-- Task instructions --
Find the line with "none -> orange brick B5 level 1" in the data below. Repeat it and every line after it exactly, but not the pictures.

-- Entries provided --
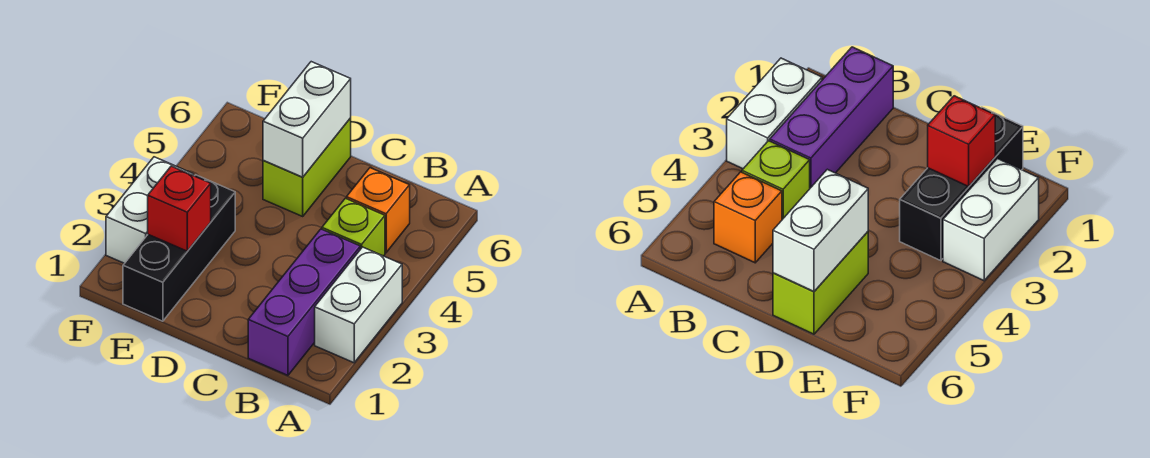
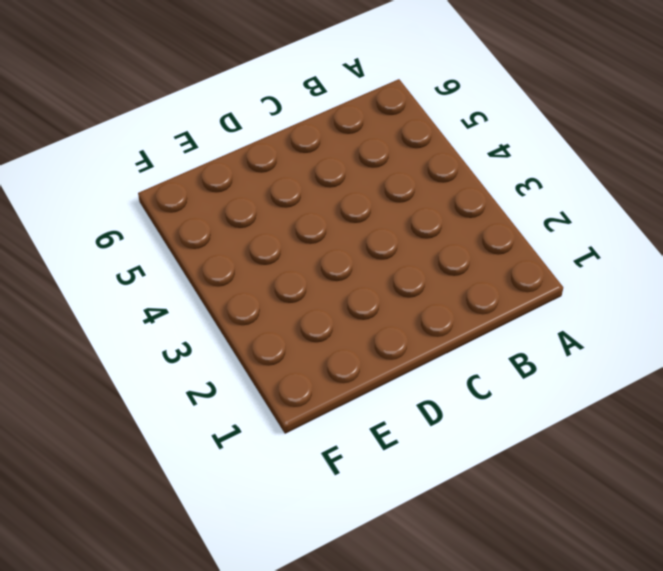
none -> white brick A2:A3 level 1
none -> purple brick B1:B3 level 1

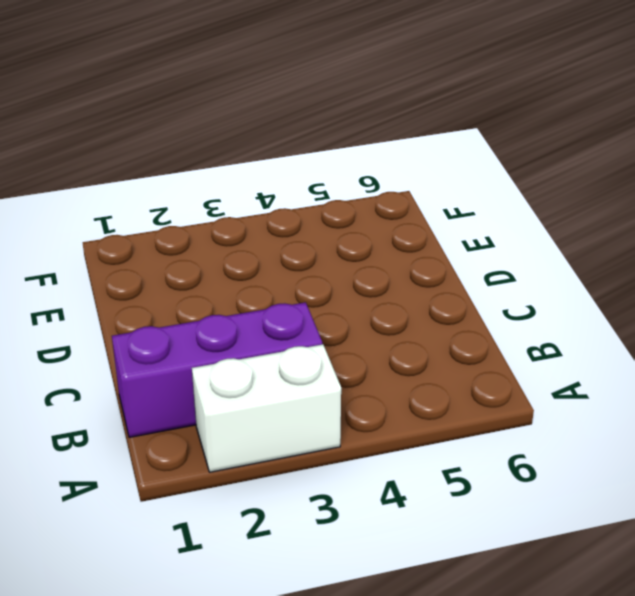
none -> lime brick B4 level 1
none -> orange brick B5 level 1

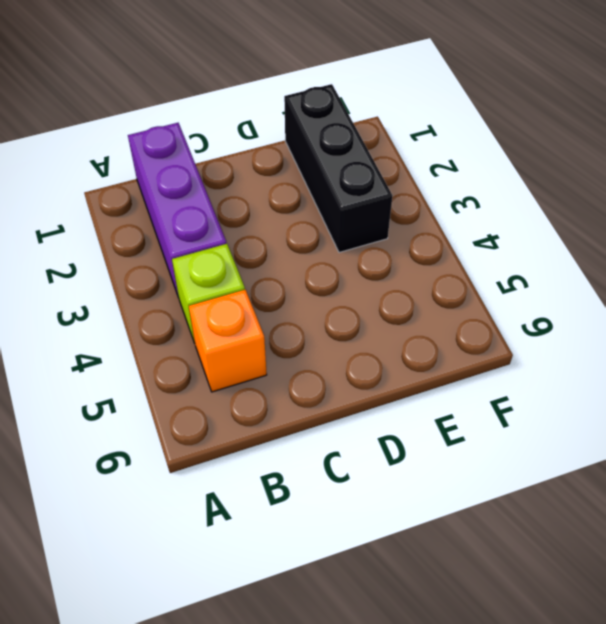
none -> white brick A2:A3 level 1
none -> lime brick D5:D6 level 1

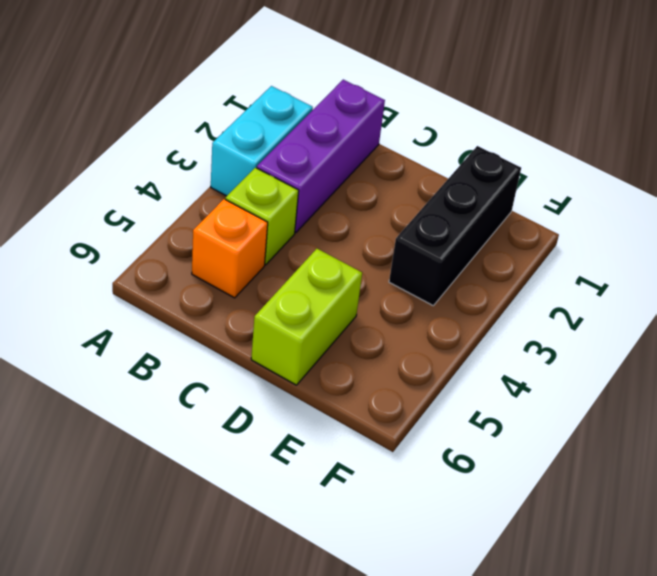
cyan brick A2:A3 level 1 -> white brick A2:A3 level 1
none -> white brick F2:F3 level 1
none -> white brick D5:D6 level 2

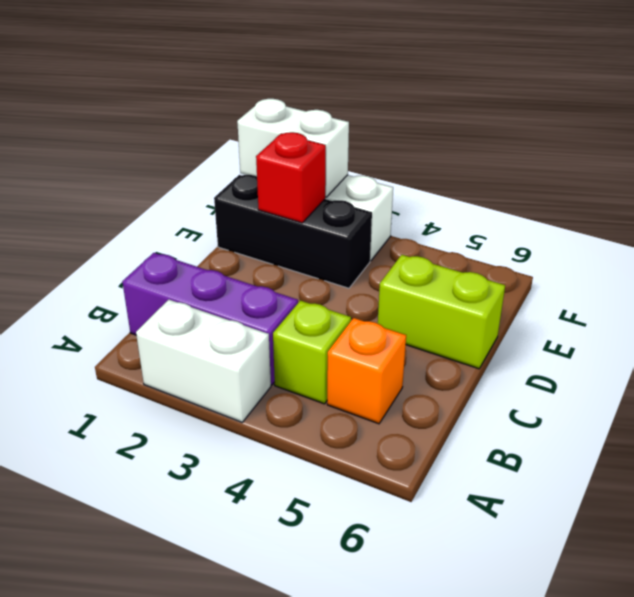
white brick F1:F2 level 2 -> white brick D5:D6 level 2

-- Solution --
none -> orange brick B5 level 1

none -> white brick A2:A3 level 1
none -> lime brick D5:D6 level 1

cyan brick A2:A3 level 1 -> white brick A2:A3 level 1
none -> white brick F2:F3 level 1
none -> white brick D5:D6 level 2

white brick F1:F2 level 2 -> white brick D5:D6 level 2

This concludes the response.